── Extracted entries

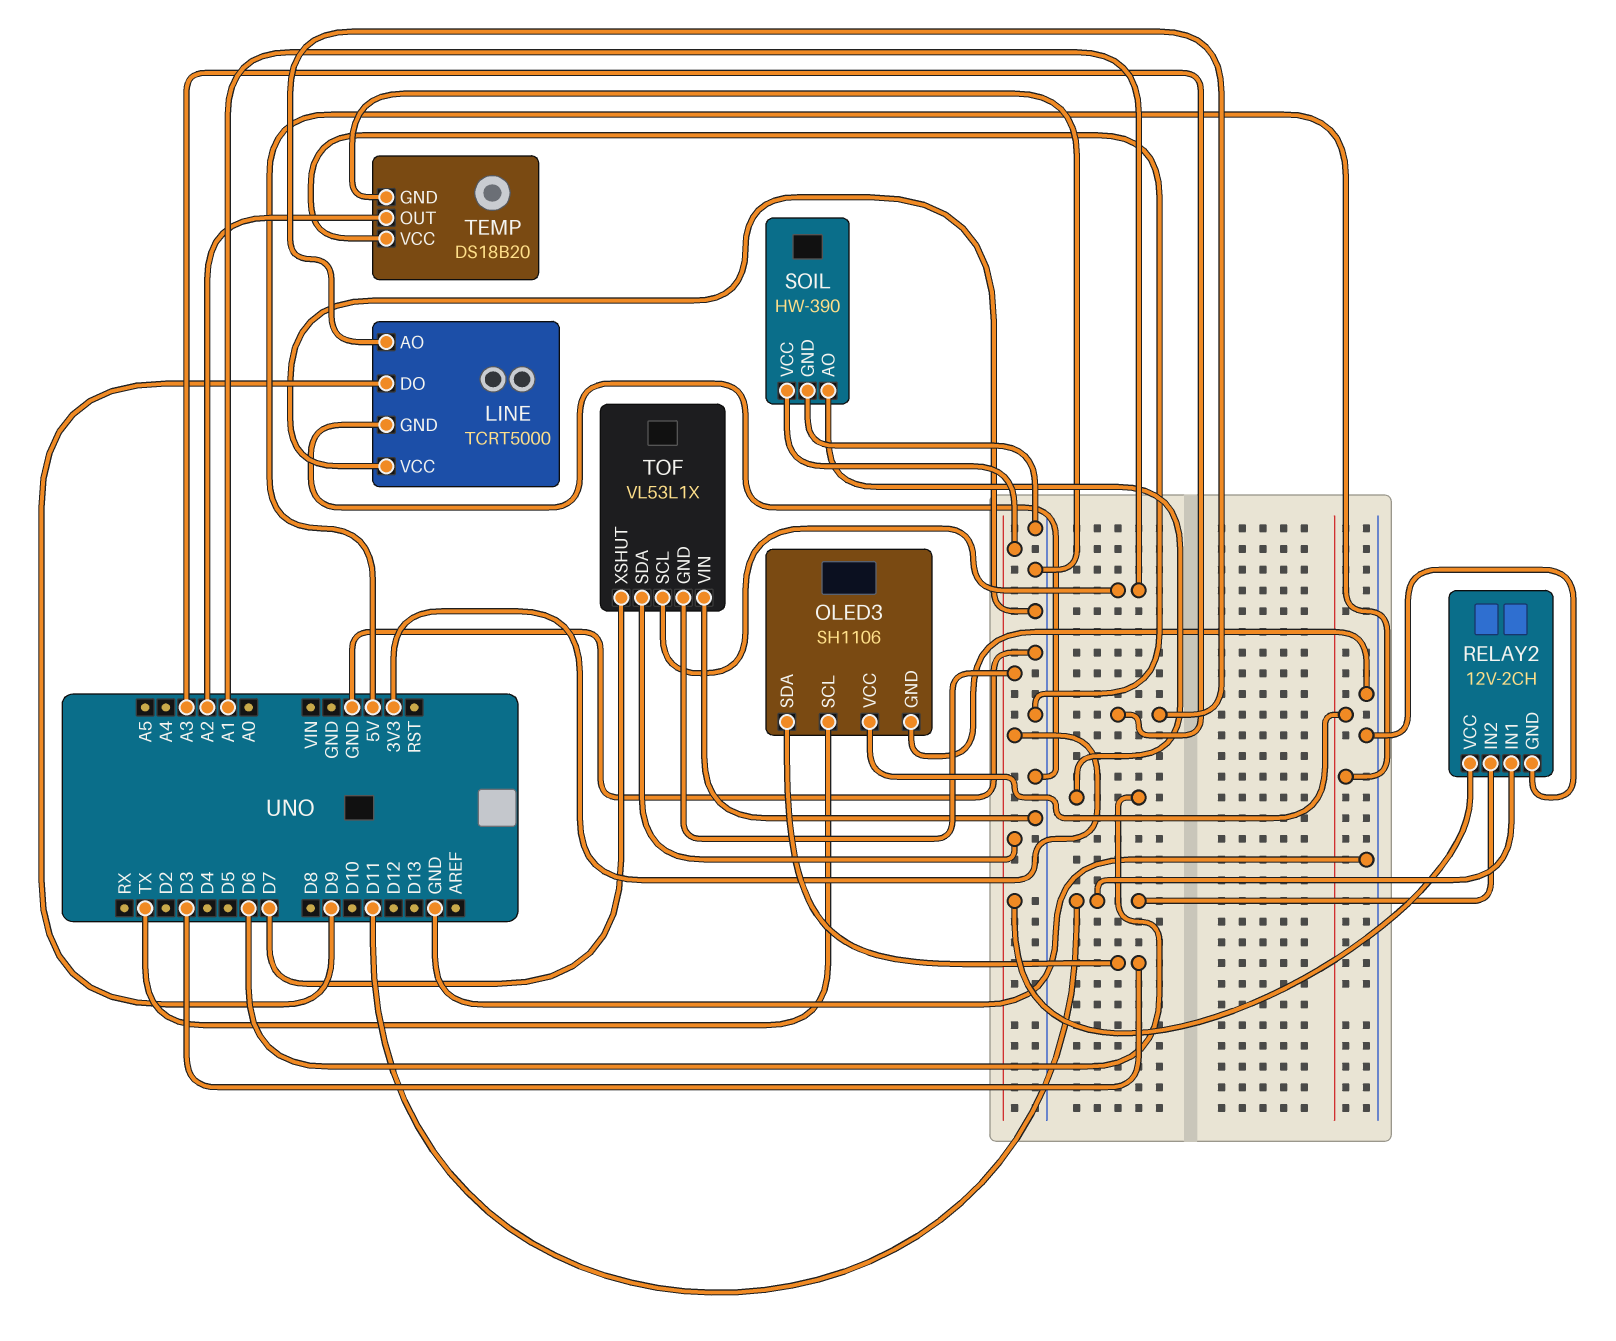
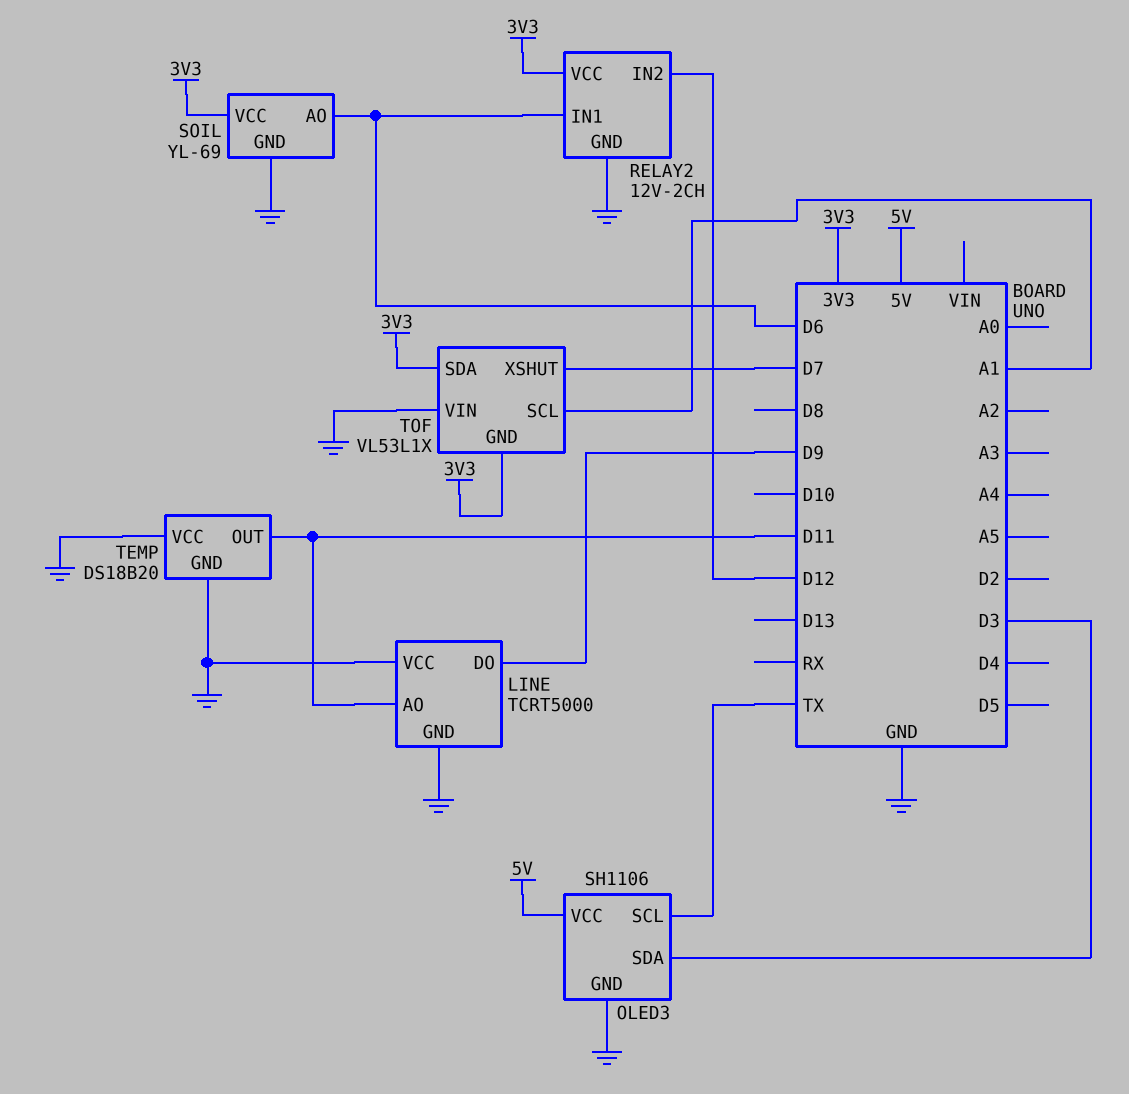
LINE pin AO: A3 -> D11
RELAY2 pin IN1: D11 -> D6
RELAY2 pin IN2: D11 -> D12
SOIL: HW-390 -> YL-69
TEMP pin OUT: A2 -> D11

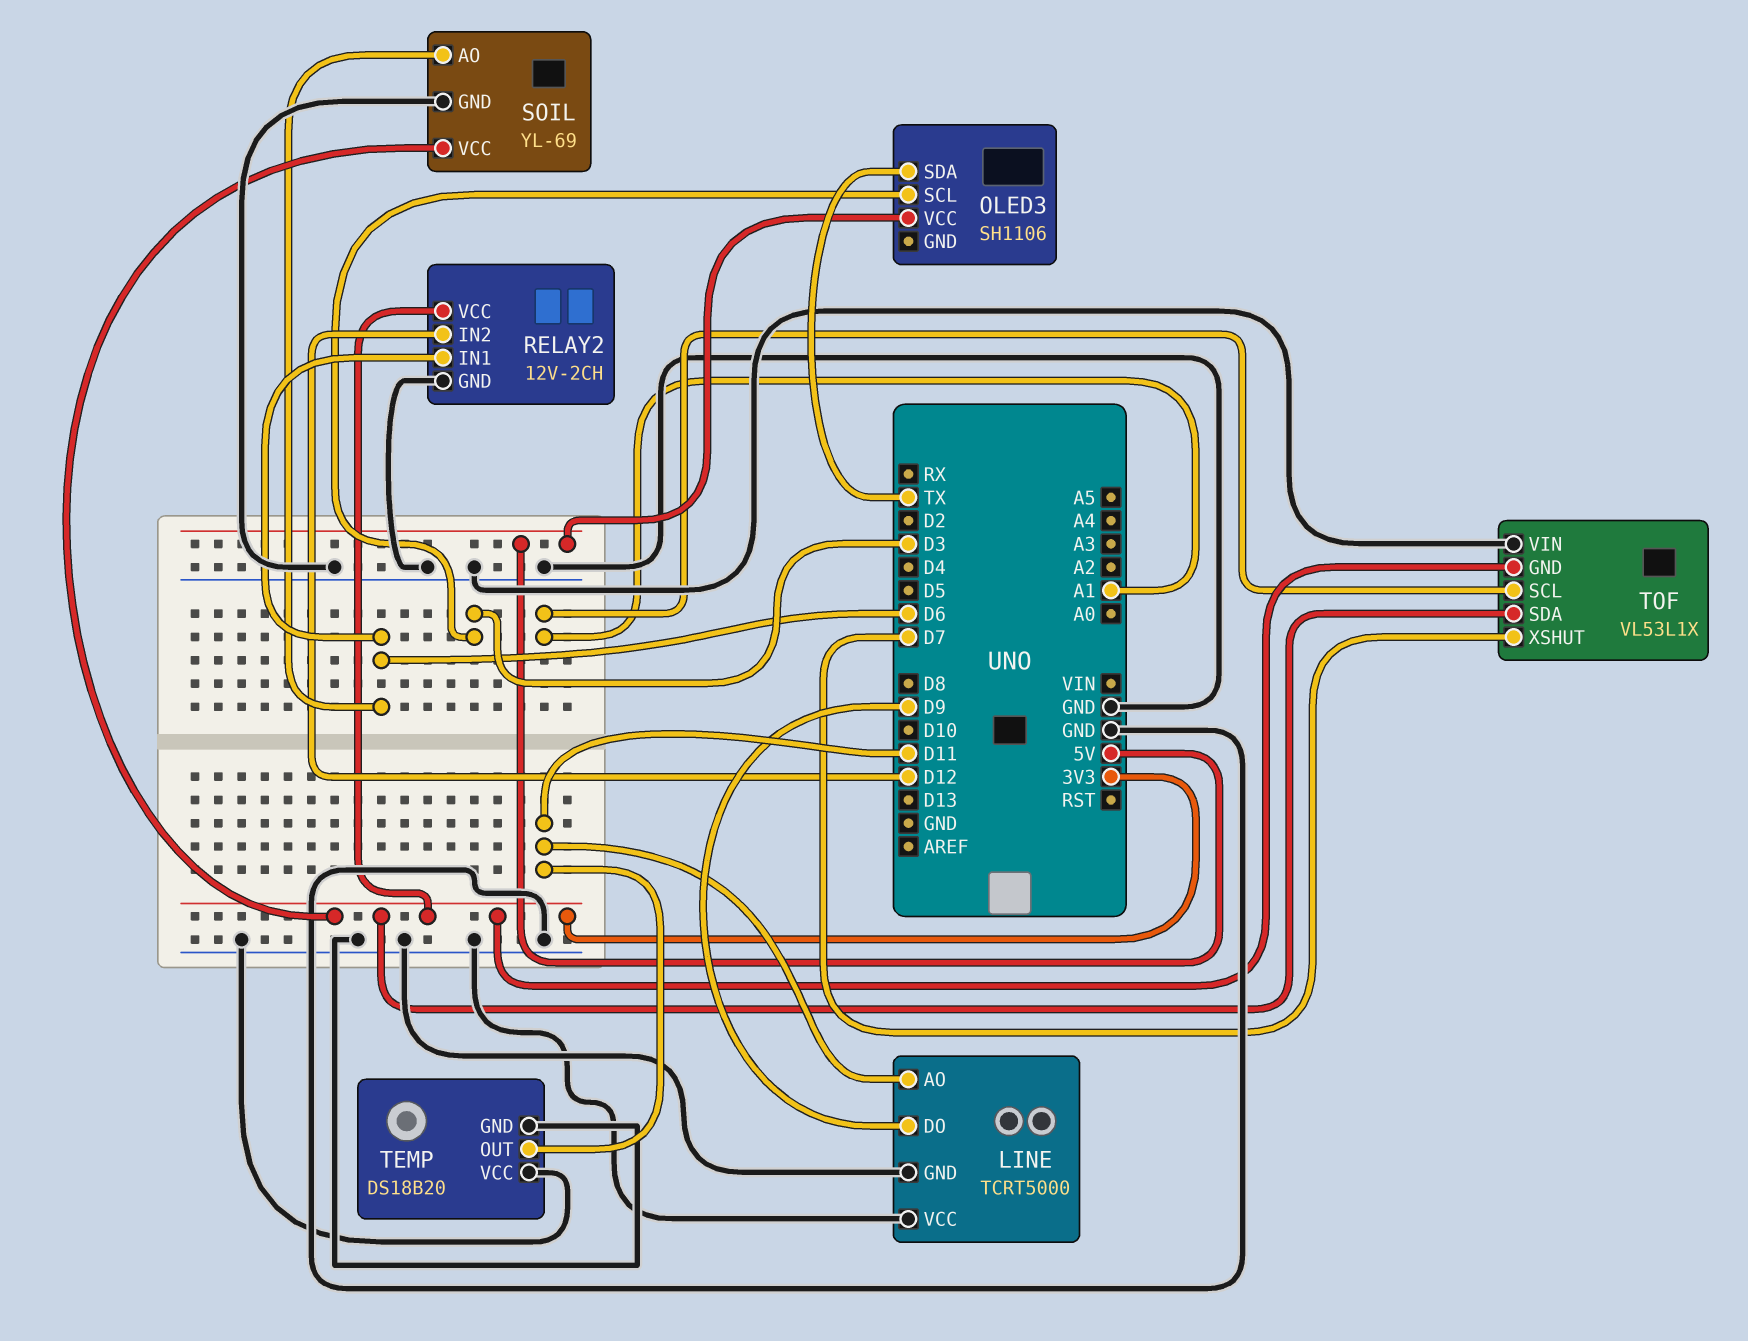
OLED3 pin GND: GND -> none
OLED3 pin SCL: TX -> D3
OLED3 pin SDA: D3 -> TX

────

## Your assignment
Begin at the line containing "RELAY2 pin IN1: D11 -> D6" and copy every line through the end of the data above exactly, omitting the pictures.

## Response box
RELAY2 pin IN1: D11 -> D6
RELAY2 pin IN2: D11 -> D12
SOIL: HW-390 -> YL-69
TEMP pin OUT: A2 -> D11

OLED3 pin GND: GND -> none
OLED3 pin SCL: TX -> D3
OLED3 pin SDA: D3 -> TX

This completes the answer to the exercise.